## Instructions for the task
The answer must be an exact reproduction of the lines from the start of the records below through the line containing "door: (85, 110) -> (67, 90), hinge flipped", and nothing more.

## Records provided

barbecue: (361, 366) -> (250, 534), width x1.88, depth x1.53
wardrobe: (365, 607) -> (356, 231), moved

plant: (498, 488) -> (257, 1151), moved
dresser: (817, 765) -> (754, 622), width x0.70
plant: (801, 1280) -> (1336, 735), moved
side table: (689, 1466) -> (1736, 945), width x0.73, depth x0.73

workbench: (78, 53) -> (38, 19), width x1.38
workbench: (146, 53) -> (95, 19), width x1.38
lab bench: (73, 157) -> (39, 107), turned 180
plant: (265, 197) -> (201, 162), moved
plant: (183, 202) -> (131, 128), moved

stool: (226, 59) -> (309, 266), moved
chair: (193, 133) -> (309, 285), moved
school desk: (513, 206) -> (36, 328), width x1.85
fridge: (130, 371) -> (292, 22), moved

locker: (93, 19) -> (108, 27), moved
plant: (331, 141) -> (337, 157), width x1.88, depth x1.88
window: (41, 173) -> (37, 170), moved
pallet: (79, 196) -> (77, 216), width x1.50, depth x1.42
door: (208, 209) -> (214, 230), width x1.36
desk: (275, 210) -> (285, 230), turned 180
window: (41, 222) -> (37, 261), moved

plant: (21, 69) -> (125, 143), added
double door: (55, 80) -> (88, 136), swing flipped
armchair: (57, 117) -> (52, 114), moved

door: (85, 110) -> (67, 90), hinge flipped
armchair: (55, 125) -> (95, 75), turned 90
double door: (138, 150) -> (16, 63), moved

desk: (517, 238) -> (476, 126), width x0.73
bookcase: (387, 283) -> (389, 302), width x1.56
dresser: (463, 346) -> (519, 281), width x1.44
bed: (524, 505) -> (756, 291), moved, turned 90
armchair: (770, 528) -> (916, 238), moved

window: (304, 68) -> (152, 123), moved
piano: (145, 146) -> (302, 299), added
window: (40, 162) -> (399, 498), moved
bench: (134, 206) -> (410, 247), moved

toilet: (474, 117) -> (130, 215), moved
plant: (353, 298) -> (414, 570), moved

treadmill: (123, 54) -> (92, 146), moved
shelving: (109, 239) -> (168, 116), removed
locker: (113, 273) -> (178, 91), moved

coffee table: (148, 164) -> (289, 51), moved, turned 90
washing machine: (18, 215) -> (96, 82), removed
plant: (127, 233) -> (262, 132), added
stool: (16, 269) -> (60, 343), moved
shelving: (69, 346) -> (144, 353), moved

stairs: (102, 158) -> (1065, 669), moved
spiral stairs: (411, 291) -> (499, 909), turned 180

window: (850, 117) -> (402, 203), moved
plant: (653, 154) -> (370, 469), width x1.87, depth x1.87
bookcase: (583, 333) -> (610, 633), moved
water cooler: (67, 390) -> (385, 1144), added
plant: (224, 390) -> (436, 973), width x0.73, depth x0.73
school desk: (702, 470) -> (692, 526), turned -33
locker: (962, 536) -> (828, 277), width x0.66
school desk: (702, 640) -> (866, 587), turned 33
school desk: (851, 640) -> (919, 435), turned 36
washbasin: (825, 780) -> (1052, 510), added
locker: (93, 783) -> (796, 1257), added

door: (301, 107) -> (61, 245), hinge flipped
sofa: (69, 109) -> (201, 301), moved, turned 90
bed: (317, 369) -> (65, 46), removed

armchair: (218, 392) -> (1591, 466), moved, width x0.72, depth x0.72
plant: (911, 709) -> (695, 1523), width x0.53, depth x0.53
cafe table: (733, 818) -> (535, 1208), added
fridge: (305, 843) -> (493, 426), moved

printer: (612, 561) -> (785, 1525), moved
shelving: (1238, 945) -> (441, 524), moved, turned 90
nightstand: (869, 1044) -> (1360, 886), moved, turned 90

## The completed task
barbecue: (361, 366) -> (250, 534), width x1.88, depth x1.53
wardrobe: (365, 607) -> (356, 231), moved

plant: (498, 488) -> (257, 1151), moved
dresser: (817, 765) -> (754, 622), width x0.70
plant: (801, 1280) -> (1336, 735), moved
side table: (689, 1466) -> (1736, 945), width x0.73, depth x0.73

workbench: (78, 53) -> (38, 19), width x1.38
workbench: (146, 53) -> (95, 19), width x1.38
lab bench: (73, 157) -> (39, 107), turned 180
plant: (265, 197) -> (201, 162), moved
plant: (183, 202) -> (131, 128), moved

stool: (226, 59) -> (309, 266), moved
chair: (193, 133) -> (309, 285), moved
school desk: (513, 206) -> (36, 328), width x1.85
fridge: (130, 371) -> (292, 22), moved

locker: (93, 19) -> (108, 27), moved
plant: (331, 141) -> (337, 157), width x1.88, depth x1.88
window: (41, 173) -> (37, 170), moved
pallet: (79, 196) -> (77, 216), width x1.50, depth x1.42
door: (208, 209) -> (214, 230), width x1.36
desk: (275, 210) -> (285, 230), turned 180
window: (41, 222) -> (37, 261), moved

plant: (21, 69) -> (125, 143), added
double door: (55, 80) -> (88, 136), swing flipped
armchair: (57, 117) -> (52, 114), moved

door: (85, 110) -> (67, 90), hinge flipped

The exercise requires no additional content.